Scene image comparisons:
※ ※ ※
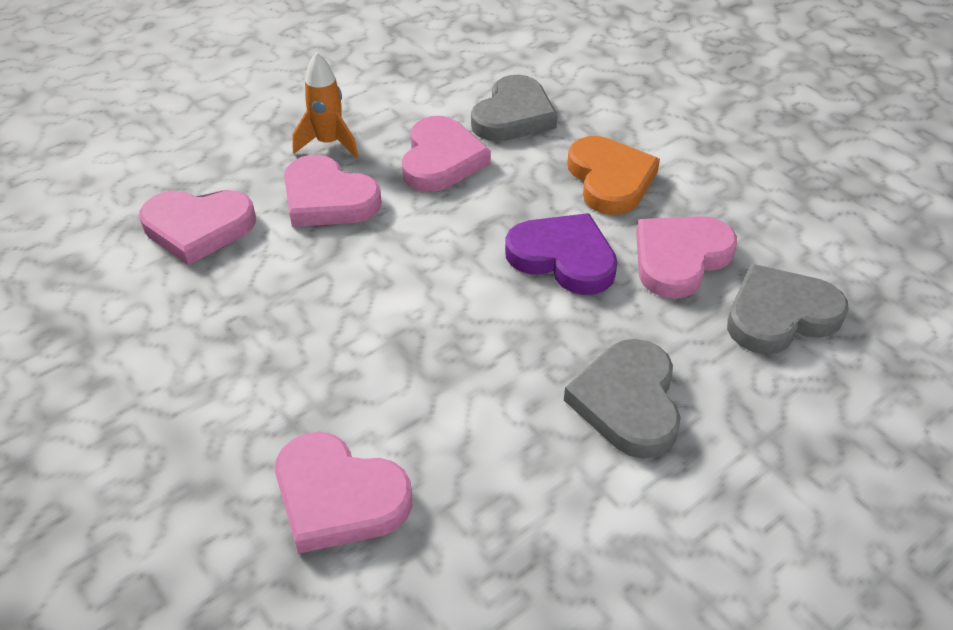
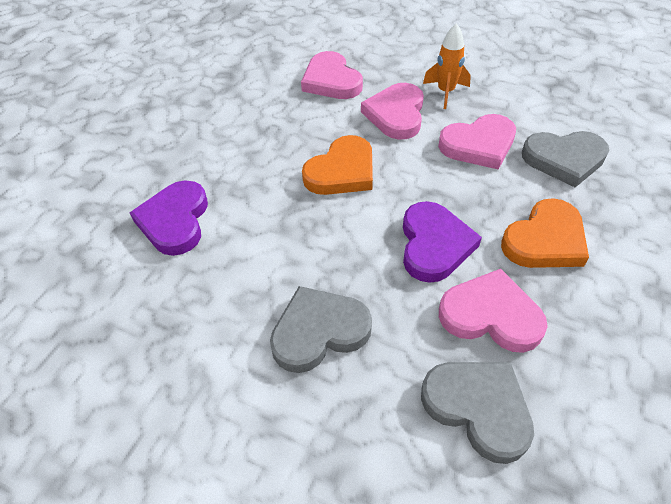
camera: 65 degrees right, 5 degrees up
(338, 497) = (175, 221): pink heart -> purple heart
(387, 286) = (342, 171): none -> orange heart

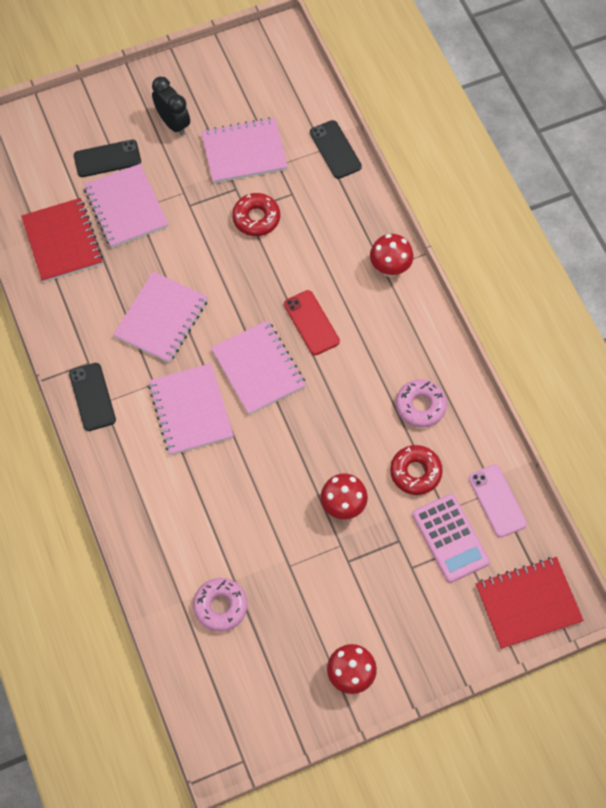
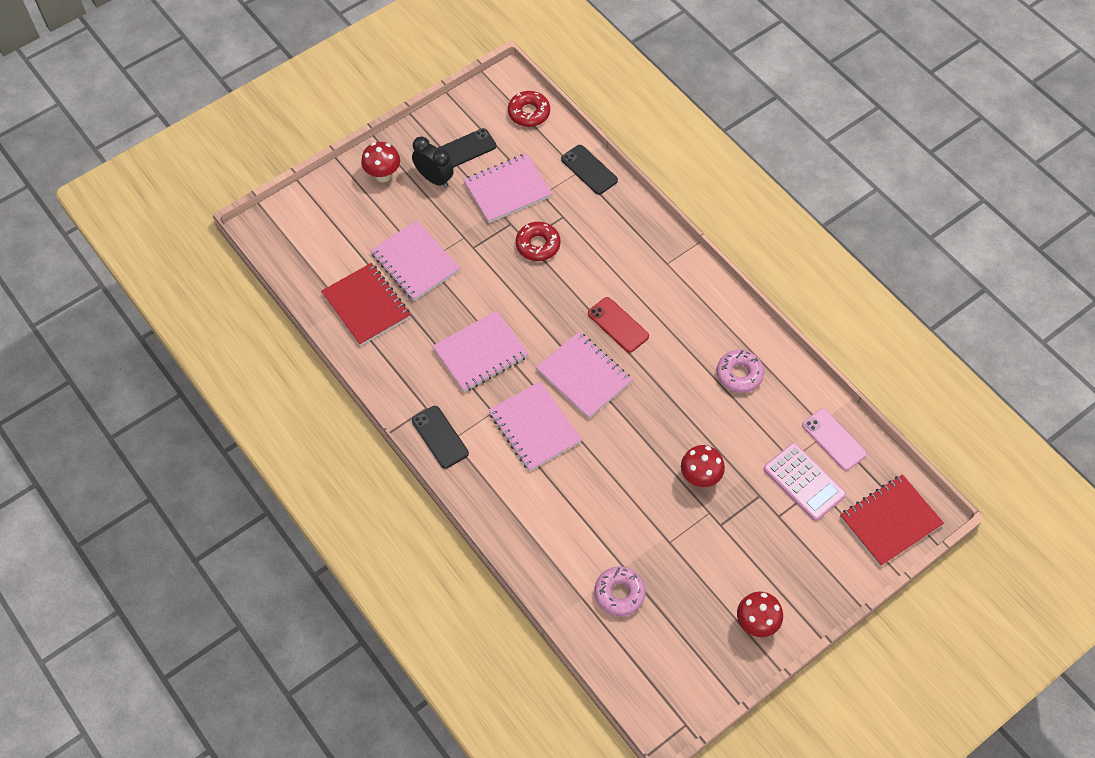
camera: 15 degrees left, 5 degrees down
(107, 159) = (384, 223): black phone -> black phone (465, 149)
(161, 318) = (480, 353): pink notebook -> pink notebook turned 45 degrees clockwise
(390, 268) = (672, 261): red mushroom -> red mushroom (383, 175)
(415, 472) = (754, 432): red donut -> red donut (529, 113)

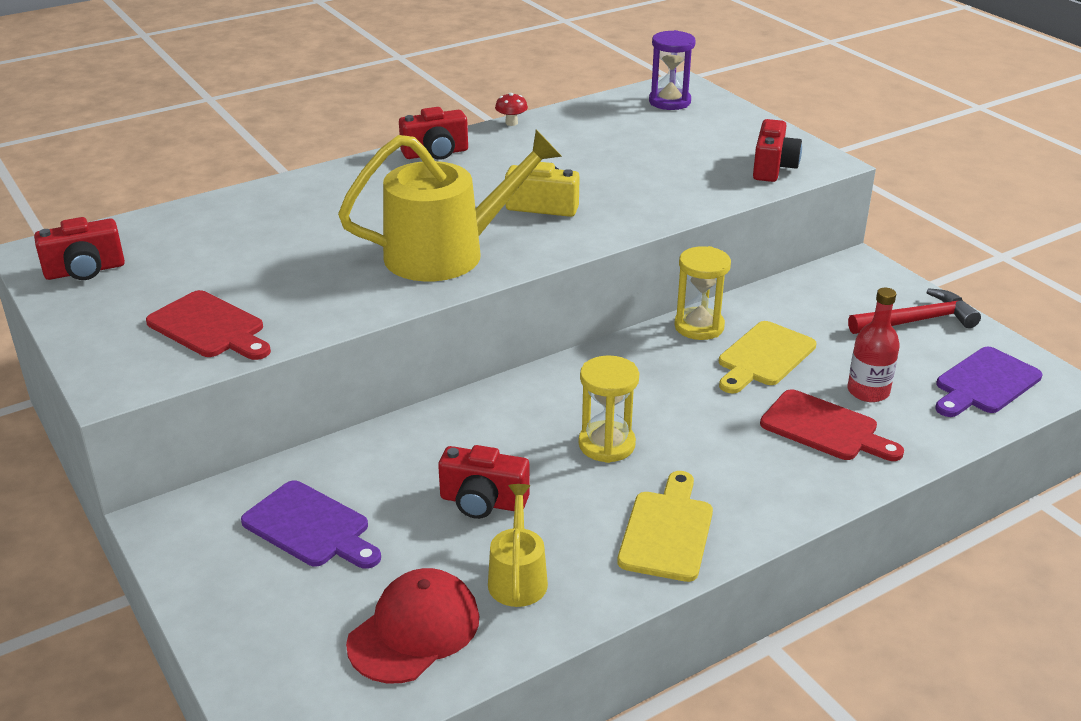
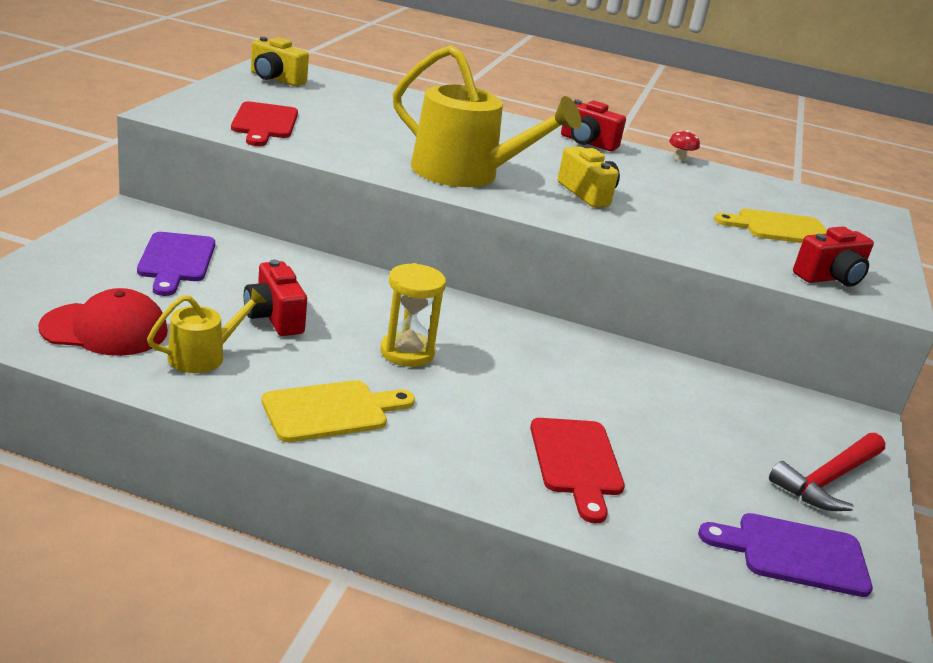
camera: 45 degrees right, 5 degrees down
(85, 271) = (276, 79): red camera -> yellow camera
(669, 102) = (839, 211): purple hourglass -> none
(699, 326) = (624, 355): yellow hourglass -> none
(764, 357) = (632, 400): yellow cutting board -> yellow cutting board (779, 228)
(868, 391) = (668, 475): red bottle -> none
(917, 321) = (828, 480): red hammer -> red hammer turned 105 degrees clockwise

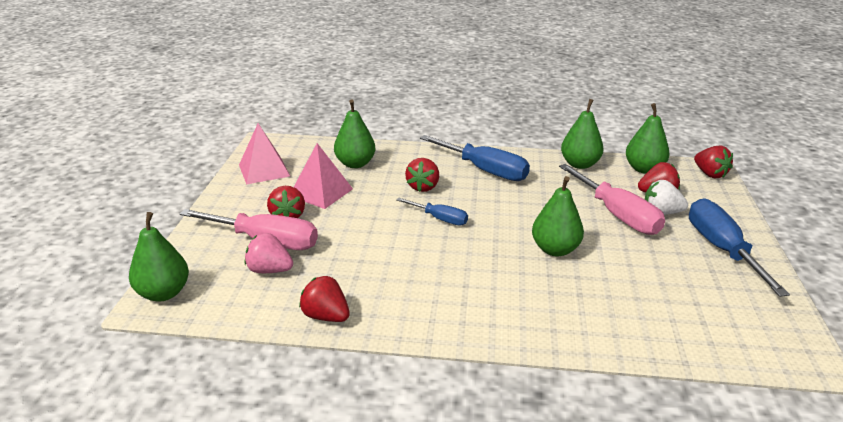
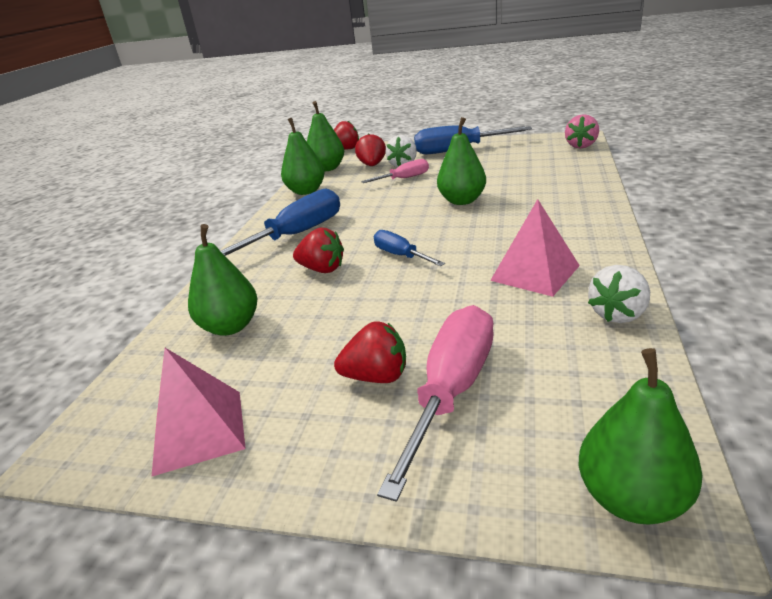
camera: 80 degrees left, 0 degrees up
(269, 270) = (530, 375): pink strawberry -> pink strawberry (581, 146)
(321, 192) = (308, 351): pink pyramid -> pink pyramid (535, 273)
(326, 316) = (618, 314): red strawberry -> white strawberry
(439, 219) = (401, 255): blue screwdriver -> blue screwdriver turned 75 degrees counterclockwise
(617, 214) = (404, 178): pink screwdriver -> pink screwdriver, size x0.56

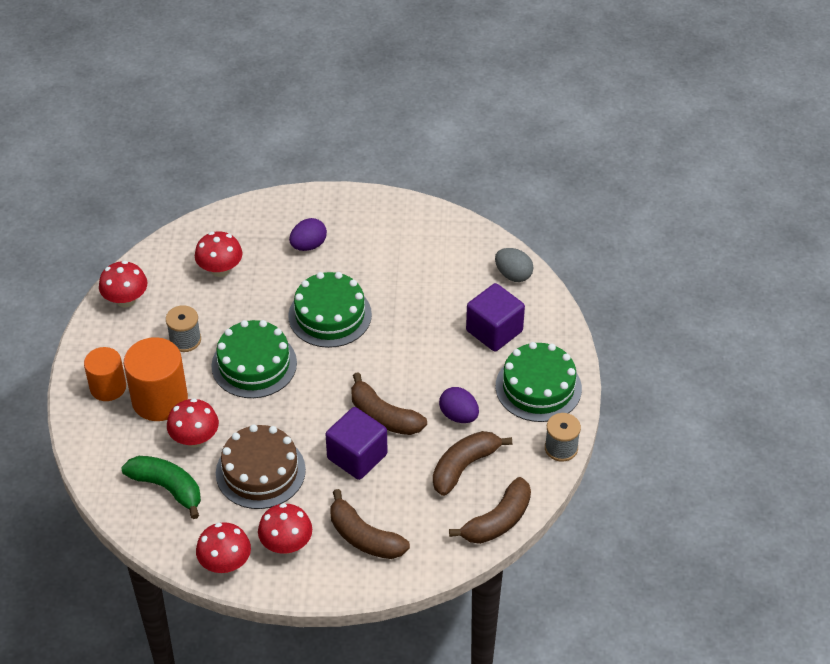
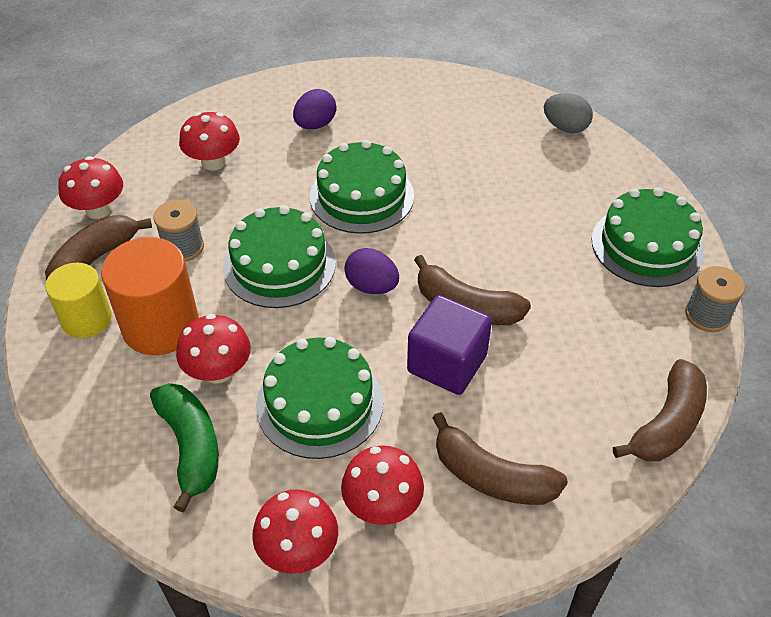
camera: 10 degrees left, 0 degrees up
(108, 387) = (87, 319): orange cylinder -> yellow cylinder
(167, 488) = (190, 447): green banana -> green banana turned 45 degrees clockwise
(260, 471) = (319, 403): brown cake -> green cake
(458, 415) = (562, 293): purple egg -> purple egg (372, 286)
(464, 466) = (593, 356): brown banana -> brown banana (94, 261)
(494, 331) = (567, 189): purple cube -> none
※ ※ ※
About this exercise: Copy each line above that contains the word "heart".

Exercise answer:
(338, 497) = (175, 221): pink heart -> purple heart
(387, 286) = (342, 171): none -> orange heart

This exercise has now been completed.